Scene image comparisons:
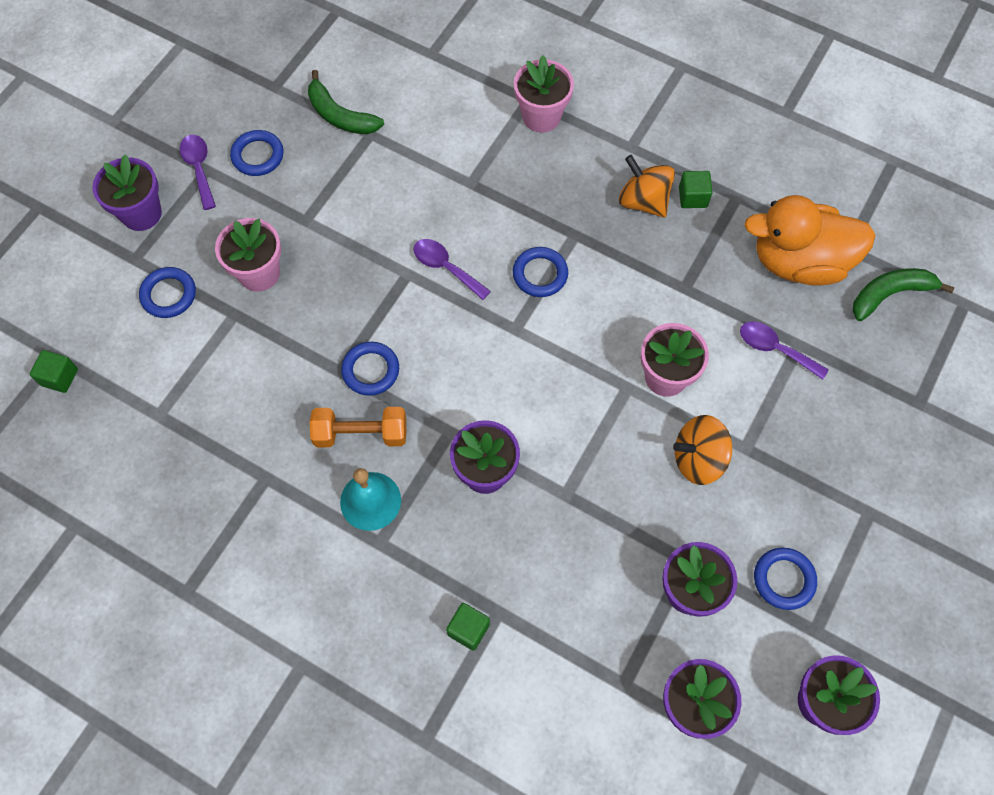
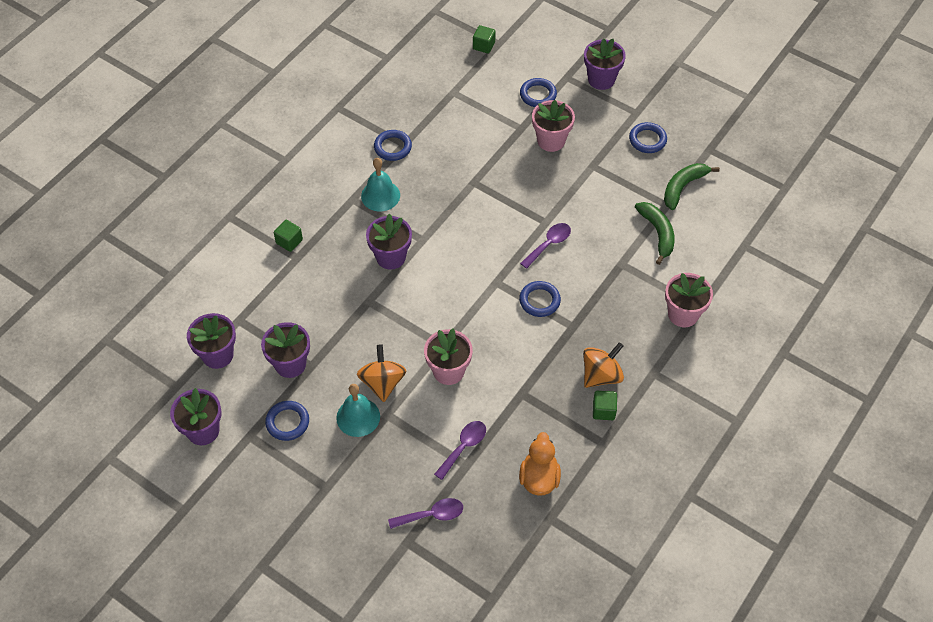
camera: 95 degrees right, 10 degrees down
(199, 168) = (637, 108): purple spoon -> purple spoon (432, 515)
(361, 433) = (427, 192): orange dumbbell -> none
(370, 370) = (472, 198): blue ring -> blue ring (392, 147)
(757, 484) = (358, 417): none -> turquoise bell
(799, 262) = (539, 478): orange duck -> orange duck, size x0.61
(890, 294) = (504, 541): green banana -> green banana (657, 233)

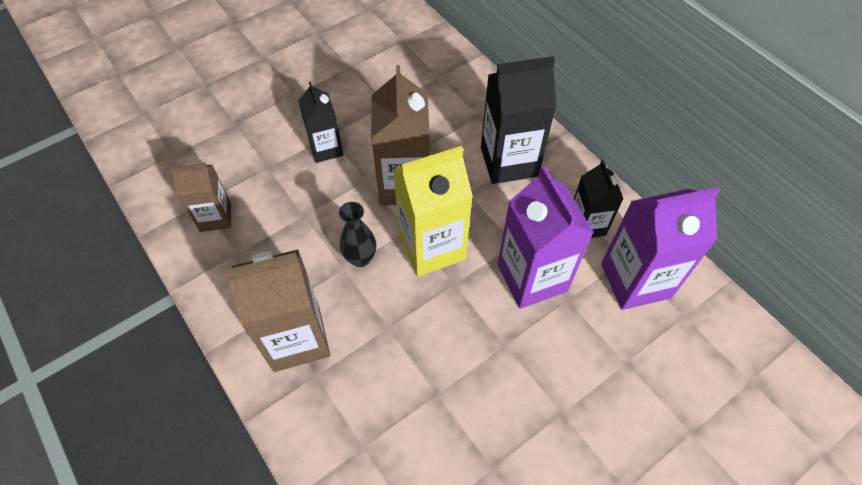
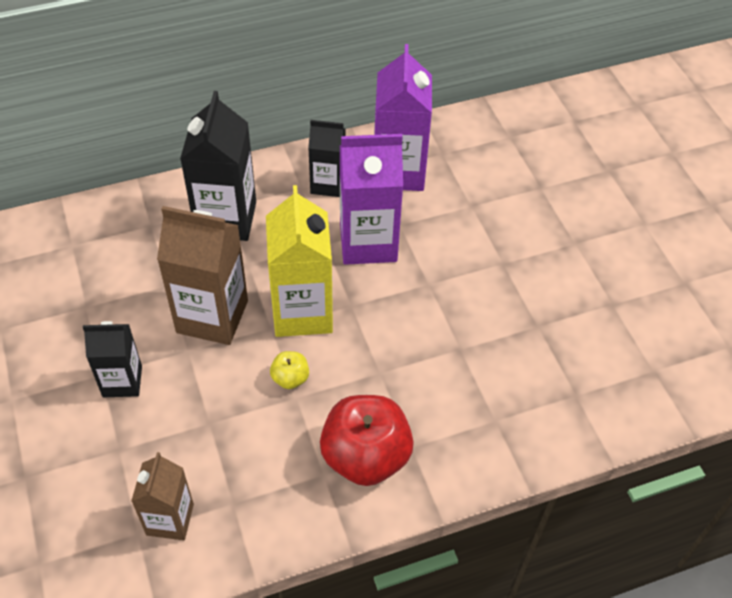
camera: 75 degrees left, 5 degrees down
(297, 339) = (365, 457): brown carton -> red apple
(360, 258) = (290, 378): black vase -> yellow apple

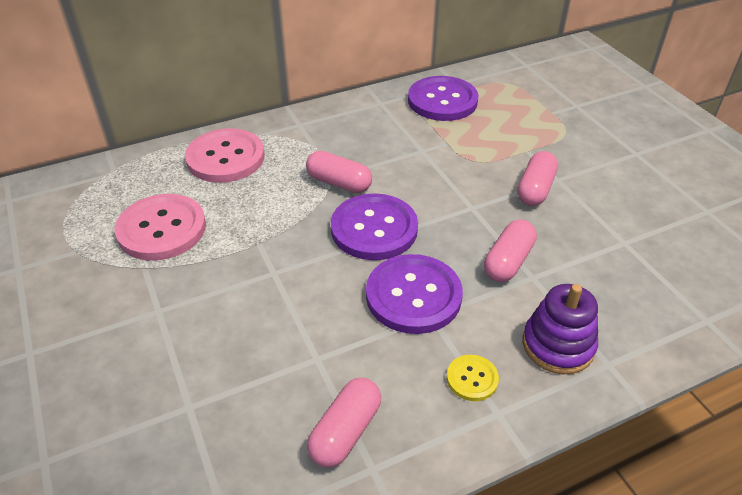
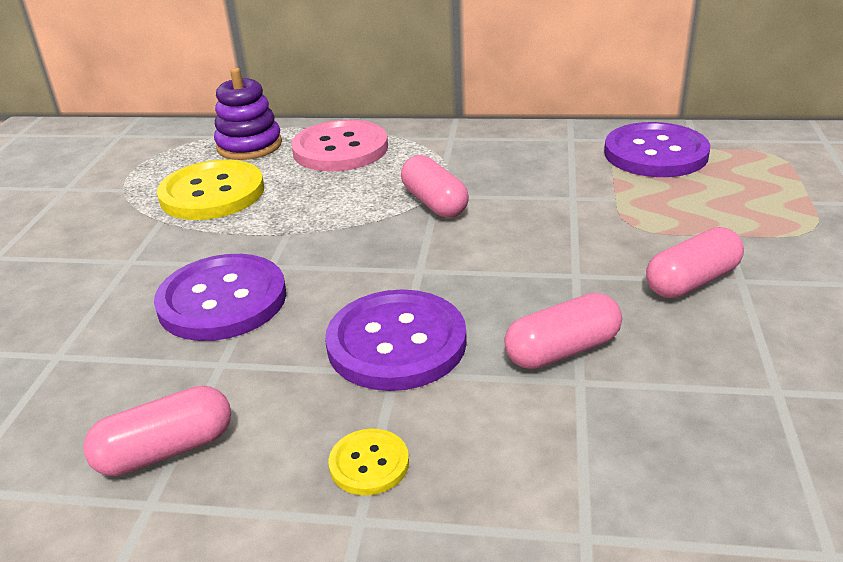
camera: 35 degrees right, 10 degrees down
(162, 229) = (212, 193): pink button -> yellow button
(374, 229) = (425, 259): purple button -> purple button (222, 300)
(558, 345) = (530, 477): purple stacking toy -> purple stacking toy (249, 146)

PROBLEM TO SOLVE: The records must be copied with no word altered, and without their pictures.

SOLUTION FOR THIS PROBLEM:
camera: 95 degrees right, 10 degrees down
(199, 168) = (637, 108): purple spoon -> purple spoon (432, 515)
(361, 433) = (427, 192): orange dumbbell -> none
(370, 370) = (472, 198): blue ring -> blue ring (392, 147)
(757, 484) = (358, 417): none -> turquoise bell
(799, 262) = (539, 478): orange duck -> orange duck, size x0.61
(890, 294) = (504, 541): green banana -> green banana (657, 233)

camera: 75 degrees left, 5 degrees down
(297, 339) = (365, 457): brown carton -> red apple
(360, 258) = (290, 378): black vase -> yellow apple

camera: 35 degrees right, 10 degrees down
(162, 229) = (212, 193): pink button -> yellow button
(374, 229) = (425, 259): purple button -> purple button (222, 300)
(558, 345) = (530, 477): purple stacking toy -> purple stacking toy (249, 146)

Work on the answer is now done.